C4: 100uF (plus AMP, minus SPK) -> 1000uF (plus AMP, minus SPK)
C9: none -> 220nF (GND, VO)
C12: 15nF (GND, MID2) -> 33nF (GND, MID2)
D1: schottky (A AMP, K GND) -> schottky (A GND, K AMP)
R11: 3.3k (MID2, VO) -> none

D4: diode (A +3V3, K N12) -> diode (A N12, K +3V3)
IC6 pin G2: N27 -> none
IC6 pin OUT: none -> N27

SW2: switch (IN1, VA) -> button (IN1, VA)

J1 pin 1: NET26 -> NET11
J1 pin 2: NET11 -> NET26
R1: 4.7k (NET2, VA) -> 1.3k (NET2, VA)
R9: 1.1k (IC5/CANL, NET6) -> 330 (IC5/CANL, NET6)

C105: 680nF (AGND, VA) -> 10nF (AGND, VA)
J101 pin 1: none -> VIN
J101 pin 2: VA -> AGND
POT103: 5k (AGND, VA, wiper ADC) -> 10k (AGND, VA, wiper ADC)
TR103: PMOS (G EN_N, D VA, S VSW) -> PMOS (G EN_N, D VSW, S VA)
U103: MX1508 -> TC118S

::::

• Exercise aim
Lines with the string "AGND": pick each one out of the material and return it.

• Reply to the exercise
C105: 680nF (AGND, VA) -> 10nF (AGND, VA)
J101 pin 2: VA -> AGND
POT103: 5k (AGND, VA, wiper ADC) -> 10k (AGND, VA, wiper ADC)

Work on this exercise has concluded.